◆ Action item ◆
Take from the listing each line that has the string "brown".

◆ Extracted information ◆
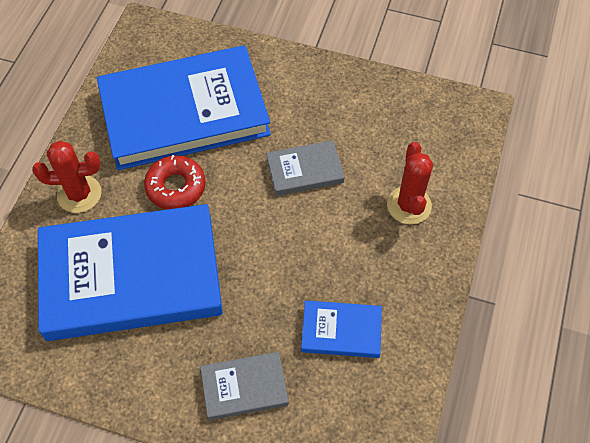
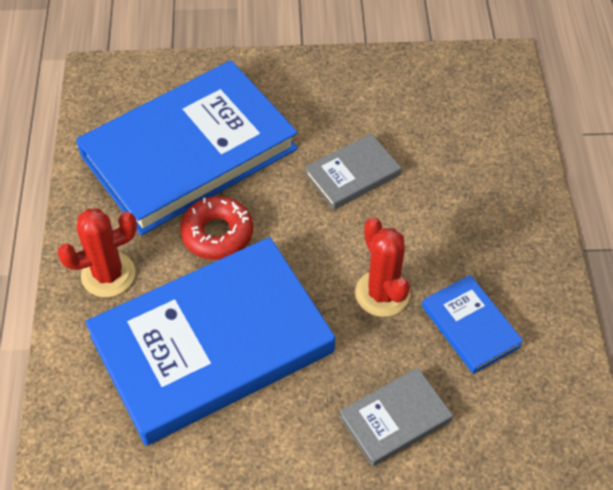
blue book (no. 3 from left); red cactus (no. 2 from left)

...

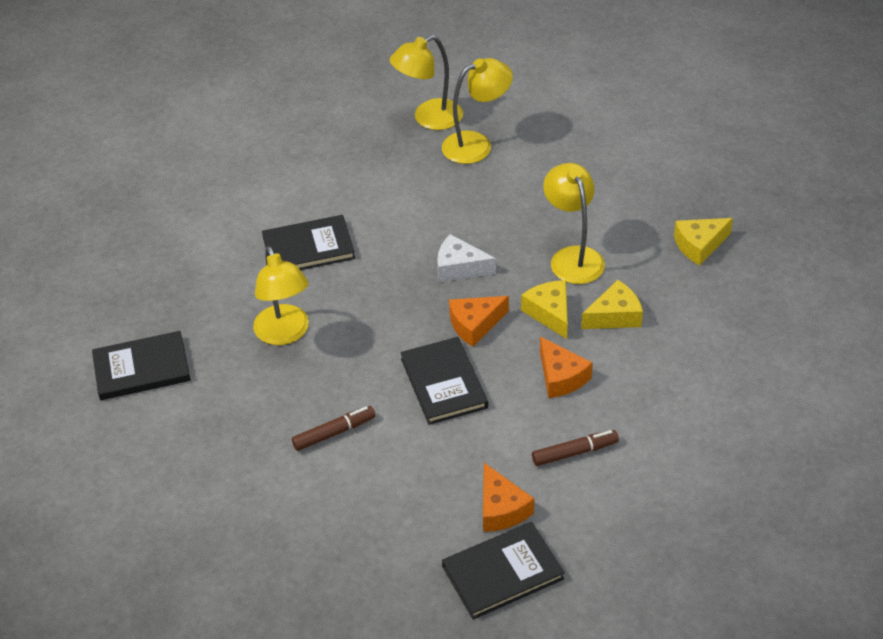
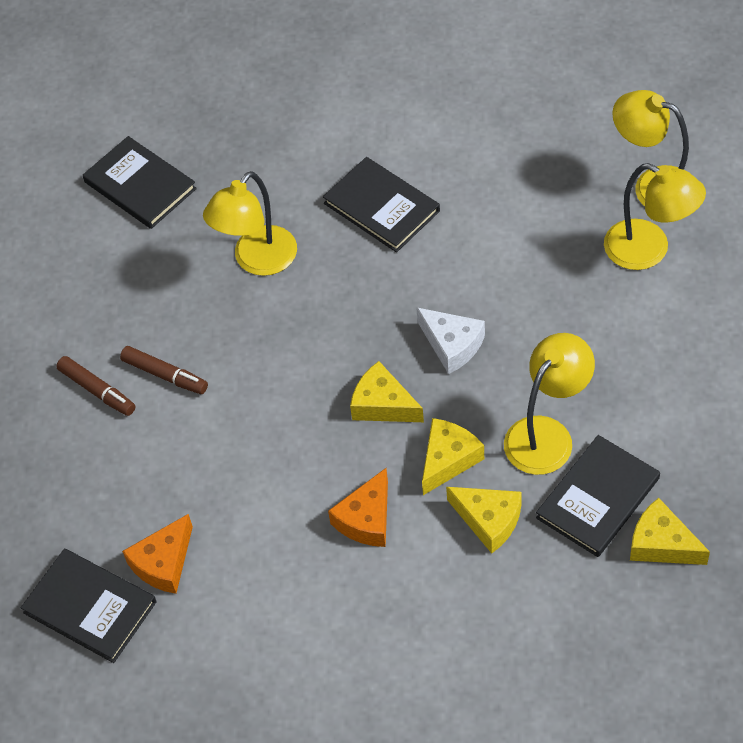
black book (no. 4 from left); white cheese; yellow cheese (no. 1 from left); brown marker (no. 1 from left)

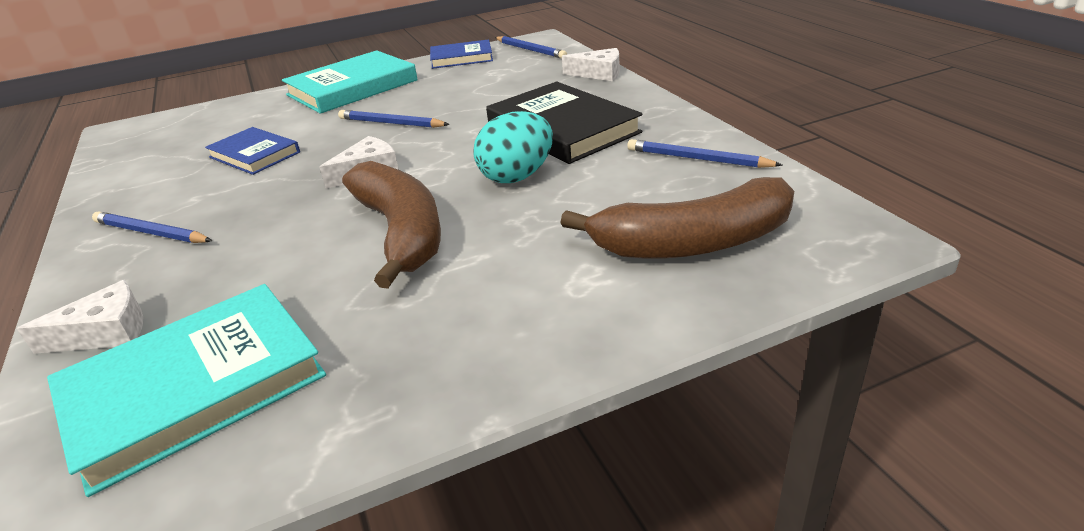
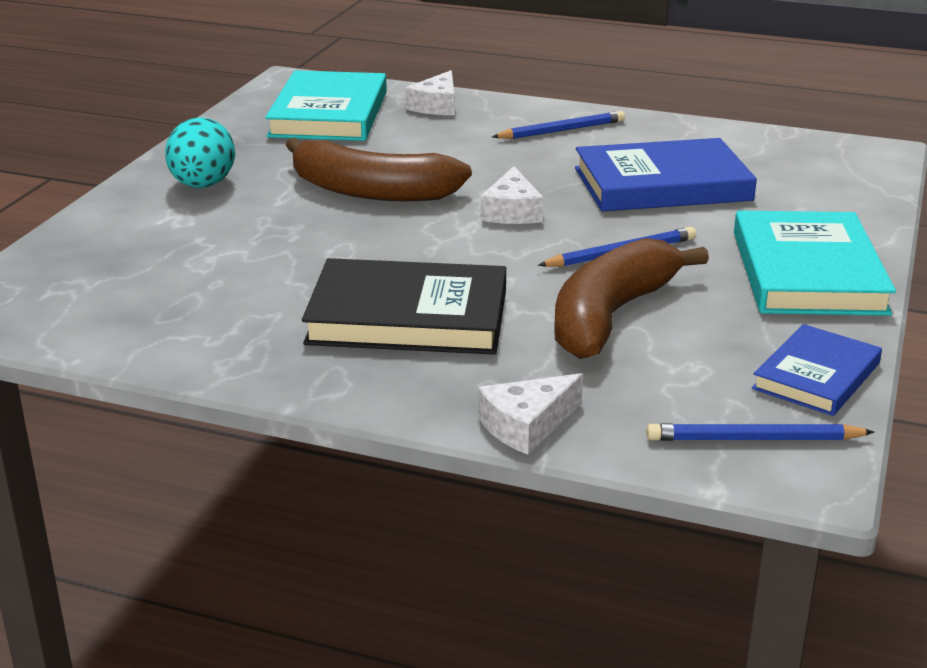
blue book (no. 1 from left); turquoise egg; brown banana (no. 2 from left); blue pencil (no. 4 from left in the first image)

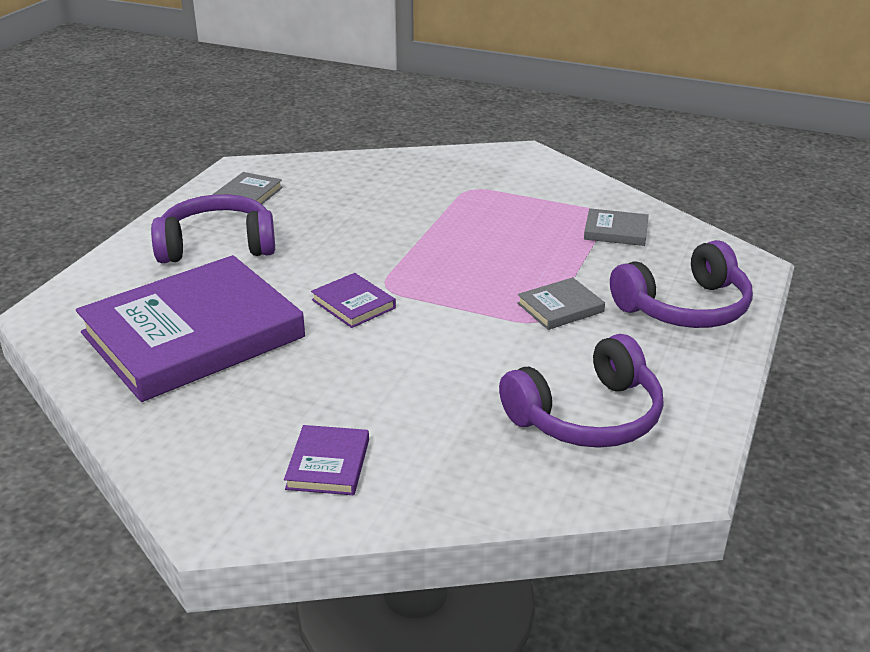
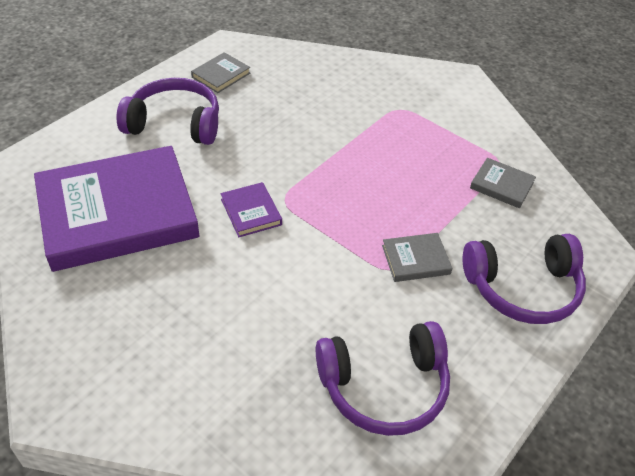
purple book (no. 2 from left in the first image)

◆ Written solution ◆
black book (no. 4 from left); white cheese; yellow cheese (no. 1 from left); brown marker (no. 1 from left)
blue book (no. 1 from left); turquoise egg; brown banana (no. 2 from left); blue pencil (no. 4 from left in the first image)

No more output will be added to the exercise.